'''

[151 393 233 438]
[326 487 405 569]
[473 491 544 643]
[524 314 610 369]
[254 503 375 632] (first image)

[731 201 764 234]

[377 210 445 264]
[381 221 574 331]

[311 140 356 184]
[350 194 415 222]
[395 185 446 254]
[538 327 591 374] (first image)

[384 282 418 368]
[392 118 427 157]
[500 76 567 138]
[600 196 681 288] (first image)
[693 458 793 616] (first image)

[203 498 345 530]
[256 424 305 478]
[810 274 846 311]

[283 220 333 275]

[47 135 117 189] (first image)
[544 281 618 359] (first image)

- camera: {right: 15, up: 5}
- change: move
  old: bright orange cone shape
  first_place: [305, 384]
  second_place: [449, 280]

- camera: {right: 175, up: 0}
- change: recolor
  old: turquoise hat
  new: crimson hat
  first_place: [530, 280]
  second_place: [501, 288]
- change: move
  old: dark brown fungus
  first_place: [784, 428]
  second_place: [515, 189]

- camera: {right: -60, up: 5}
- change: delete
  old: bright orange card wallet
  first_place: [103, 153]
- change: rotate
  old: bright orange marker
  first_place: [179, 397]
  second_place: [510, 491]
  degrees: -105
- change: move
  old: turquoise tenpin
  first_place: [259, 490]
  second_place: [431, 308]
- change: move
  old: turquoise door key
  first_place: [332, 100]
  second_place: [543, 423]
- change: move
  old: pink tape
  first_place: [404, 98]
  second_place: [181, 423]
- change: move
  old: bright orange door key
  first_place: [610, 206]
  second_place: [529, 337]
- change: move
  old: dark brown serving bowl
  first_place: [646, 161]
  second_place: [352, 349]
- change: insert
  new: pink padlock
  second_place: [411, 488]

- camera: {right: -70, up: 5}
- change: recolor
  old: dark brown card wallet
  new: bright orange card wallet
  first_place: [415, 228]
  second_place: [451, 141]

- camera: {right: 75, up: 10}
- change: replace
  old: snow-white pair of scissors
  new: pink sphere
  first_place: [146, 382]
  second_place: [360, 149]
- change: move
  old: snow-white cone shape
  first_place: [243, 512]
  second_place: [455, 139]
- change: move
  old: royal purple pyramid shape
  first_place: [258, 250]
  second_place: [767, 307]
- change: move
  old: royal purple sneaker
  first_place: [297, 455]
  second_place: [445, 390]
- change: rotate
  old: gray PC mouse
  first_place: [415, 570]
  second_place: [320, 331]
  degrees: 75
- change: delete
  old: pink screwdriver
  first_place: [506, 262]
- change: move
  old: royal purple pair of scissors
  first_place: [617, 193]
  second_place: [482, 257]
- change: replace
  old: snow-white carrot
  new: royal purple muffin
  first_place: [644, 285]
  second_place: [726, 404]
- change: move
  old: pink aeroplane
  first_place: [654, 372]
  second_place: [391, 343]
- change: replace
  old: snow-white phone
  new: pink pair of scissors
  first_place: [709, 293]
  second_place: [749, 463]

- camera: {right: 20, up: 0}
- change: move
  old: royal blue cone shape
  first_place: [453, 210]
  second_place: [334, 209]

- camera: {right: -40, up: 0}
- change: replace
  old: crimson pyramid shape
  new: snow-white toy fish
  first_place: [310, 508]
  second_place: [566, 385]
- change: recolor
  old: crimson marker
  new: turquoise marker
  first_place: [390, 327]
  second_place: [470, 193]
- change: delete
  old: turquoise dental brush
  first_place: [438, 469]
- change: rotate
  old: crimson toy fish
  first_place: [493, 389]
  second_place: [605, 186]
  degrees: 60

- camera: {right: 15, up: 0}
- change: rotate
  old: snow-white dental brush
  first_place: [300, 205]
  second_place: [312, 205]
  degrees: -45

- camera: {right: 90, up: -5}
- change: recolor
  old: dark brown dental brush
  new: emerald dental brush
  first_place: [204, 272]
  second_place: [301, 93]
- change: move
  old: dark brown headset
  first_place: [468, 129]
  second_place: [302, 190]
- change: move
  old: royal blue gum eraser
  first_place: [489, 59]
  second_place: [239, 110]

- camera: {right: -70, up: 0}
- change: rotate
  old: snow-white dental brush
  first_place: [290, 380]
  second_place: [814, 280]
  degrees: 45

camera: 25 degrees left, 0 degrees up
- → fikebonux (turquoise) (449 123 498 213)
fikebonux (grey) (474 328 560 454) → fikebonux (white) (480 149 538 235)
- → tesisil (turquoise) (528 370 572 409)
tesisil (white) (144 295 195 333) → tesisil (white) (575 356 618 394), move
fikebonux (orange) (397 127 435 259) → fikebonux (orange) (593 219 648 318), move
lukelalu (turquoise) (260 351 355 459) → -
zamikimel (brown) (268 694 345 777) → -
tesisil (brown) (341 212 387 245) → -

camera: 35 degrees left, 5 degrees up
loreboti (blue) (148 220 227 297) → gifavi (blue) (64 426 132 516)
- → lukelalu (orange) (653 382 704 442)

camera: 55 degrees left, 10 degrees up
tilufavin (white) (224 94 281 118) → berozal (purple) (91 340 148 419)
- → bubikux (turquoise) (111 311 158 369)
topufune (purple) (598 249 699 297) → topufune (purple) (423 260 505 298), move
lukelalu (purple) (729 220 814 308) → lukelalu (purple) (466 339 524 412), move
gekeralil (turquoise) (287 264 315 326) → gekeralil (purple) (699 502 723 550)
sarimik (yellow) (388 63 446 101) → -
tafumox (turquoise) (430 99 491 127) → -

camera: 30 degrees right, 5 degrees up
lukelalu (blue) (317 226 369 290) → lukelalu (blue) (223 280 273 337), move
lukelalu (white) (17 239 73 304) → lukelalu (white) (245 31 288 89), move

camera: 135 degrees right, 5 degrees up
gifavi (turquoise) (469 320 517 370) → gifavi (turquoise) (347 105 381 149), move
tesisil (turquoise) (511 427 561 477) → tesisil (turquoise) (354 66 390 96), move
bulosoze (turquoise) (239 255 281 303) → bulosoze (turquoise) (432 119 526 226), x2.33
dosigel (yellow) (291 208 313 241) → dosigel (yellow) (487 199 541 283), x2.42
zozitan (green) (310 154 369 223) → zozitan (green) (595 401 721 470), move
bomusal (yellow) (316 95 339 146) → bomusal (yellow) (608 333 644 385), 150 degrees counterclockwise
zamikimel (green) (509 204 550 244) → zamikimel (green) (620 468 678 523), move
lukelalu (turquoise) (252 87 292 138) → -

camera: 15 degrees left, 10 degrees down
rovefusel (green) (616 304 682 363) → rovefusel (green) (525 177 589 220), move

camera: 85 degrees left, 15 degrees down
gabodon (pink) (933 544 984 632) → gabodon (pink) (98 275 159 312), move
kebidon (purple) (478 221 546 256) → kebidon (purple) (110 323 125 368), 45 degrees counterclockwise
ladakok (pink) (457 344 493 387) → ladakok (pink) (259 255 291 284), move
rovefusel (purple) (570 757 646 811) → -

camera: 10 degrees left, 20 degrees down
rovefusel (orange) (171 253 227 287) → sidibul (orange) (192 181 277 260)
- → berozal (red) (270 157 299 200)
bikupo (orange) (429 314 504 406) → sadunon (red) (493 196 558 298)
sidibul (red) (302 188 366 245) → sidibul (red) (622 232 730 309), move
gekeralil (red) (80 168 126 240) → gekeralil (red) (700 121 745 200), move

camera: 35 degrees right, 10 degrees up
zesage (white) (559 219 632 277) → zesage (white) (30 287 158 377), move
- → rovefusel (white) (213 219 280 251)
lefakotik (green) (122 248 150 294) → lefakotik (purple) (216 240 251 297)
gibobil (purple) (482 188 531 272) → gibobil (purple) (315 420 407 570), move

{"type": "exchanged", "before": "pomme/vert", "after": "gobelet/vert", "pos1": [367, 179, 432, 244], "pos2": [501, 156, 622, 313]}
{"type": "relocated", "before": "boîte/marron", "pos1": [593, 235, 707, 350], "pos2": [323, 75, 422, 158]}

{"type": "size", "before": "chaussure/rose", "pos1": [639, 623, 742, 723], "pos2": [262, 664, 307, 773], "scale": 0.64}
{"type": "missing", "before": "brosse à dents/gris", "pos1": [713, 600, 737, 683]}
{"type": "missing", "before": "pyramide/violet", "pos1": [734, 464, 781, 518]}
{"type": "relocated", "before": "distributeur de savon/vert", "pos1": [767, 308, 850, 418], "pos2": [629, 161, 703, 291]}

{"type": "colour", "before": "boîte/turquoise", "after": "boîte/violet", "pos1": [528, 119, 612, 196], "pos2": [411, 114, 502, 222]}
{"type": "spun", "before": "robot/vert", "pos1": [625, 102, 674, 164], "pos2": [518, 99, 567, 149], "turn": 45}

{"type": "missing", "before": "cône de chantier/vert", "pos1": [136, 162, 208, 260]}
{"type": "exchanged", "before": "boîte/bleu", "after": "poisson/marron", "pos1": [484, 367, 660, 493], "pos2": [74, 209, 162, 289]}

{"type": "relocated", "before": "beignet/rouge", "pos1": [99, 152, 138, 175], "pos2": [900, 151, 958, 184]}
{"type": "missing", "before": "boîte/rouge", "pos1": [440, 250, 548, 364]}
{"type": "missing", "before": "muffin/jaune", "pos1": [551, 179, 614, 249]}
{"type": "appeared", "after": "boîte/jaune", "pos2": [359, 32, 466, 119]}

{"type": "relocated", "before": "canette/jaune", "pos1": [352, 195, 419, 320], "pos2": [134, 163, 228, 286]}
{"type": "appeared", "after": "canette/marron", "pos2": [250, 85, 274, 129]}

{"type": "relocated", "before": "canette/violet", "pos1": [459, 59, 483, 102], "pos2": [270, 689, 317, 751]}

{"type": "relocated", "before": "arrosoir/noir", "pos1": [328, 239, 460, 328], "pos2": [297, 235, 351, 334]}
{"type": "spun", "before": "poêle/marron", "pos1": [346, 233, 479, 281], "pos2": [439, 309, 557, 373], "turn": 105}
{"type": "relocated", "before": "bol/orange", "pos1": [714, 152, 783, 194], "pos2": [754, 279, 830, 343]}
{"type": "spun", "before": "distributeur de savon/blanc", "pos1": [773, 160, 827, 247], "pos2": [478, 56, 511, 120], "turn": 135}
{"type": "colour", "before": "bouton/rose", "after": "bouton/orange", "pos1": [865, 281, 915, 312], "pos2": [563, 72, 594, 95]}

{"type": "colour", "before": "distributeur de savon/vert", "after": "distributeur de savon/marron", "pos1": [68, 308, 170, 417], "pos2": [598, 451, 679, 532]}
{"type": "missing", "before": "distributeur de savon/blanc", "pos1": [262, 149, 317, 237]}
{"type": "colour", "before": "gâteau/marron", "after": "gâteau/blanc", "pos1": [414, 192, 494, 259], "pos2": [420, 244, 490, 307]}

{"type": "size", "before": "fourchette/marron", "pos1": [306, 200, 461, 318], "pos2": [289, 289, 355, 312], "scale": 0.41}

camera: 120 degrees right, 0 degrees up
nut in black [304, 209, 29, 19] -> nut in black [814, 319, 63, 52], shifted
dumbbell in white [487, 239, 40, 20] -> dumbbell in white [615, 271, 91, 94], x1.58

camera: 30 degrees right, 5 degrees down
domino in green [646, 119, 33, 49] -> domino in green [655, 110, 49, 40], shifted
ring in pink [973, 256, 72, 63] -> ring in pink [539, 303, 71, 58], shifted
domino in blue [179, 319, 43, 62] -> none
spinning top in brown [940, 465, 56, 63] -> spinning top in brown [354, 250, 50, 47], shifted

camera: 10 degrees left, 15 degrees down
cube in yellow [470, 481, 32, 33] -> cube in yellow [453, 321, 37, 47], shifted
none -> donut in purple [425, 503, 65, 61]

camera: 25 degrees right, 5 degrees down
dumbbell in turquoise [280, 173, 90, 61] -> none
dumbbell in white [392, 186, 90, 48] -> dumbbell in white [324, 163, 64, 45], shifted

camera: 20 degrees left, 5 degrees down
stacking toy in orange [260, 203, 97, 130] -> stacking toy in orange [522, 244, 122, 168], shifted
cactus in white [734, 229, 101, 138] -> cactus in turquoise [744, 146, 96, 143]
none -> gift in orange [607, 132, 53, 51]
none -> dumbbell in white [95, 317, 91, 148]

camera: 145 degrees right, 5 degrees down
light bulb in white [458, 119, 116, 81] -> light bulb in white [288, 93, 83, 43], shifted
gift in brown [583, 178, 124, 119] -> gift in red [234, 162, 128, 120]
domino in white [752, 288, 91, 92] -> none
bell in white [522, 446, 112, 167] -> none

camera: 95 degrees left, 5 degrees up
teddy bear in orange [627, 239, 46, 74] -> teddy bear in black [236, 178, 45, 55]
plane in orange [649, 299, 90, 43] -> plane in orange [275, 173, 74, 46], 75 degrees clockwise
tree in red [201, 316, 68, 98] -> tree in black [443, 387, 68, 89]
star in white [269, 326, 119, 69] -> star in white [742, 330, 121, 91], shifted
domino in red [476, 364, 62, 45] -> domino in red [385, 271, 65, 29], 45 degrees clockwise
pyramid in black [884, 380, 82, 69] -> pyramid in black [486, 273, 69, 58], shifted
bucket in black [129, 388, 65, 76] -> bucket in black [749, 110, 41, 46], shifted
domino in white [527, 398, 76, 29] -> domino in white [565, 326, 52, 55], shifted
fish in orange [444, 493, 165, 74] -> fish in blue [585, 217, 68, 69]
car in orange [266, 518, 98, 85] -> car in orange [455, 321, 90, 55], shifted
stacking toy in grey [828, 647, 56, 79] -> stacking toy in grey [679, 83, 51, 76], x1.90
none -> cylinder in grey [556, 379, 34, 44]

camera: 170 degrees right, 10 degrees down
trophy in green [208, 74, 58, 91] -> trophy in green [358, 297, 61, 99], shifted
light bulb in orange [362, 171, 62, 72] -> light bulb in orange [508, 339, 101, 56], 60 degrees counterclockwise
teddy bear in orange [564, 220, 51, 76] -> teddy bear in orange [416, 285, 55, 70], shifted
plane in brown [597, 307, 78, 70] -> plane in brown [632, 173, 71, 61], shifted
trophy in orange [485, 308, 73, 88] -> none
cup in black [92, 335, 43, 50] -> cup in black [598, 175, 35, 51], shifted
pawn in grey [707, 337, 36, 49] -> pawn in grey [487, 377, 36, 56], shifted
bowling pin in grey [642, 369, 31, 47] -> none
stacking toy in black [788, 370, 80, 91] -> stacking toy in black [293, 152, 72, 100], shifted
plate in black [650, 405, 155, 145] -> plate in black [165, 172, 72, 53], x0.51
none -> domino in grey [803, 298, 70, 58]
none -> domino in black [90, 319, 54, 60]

'''

- _Task details_:
Write down again, exactly as given, only the lines above that fall from the line with "loreboti (blue) (148" to the line with "gabodon (pink) (933", inclusive.

- _Response to the exercise_:
loreboti (blue) (148 220 227 297) → gifavi (blue) (64 426 132 516)
- → lukelalu (orange) (653 382 704 442)

camera: 55 degrees left, 10 degrees up
tilufavin (white) (224 94 281 118) → berozal (purple) (91 340 148 419)
- → bubikux (turquoise) (111 311 158 369)
topufune (purple) (598 249 699 297) → topufune (purple) (423 260 505 298), move
lukelalu (purple) (729 220 814 308) → lukelalu (purple) (466 339 524 412), move
gekeralil (turquoise) (287 264 315 326) → gekeralil (purple) (699 502 723 550)
sarimik (yellow) (388 63 446 101) → -
tafumox (turquoise) (430 99 491 127) → -

camera: 30 degrees right, 5 degrees up
lukelalu (blue) (317 226 369 290) → lukelalu (blue) (223 280 273 337), move
lukelalu (white) (17 239 73 304) → lukelalu (white) (245 31 288 89), move

camera: 135 degrees right, 5 degrees up
gifavi (turquoise) (469 320 517 370) → gifavi (turquoise) (347 105 381 149), move
tesisil (turquoise) (511 427 561 477) → tesisil (turquoise) (354 66 390 96), move
bulosoze (turquoise) (239 255 281 303) → bulosoze (turquoise) (432 119 526 226), x2.33
dosigel (yellow) (291 208 313 241) → dosigel (yellow) (487 199 541 283), x2.42
zozitan (green) (310 154 369 223) → zozitan (green) (595 401 721 470), move
bomusal (yellow) (316 95 339 146) → bomusal (yellow) (608 333 644 385), 150 degrees counterclockwise
zamikimel (green) (509 204 550 244) → zamikimel (green) (620 468 678 523), move
lukelalu (turquoise) (252 87 292 138) → -

camera: 15 degrees left, 10 degrees down
rovefusel (green) (616 304 682 363) → rovefusel (green) (525 177 589 220), move

camera: 85 degrees left, 15 degrees down
gabodon (pink) (933 544 984 632) → gabodon (pink) (98 275 159 312), move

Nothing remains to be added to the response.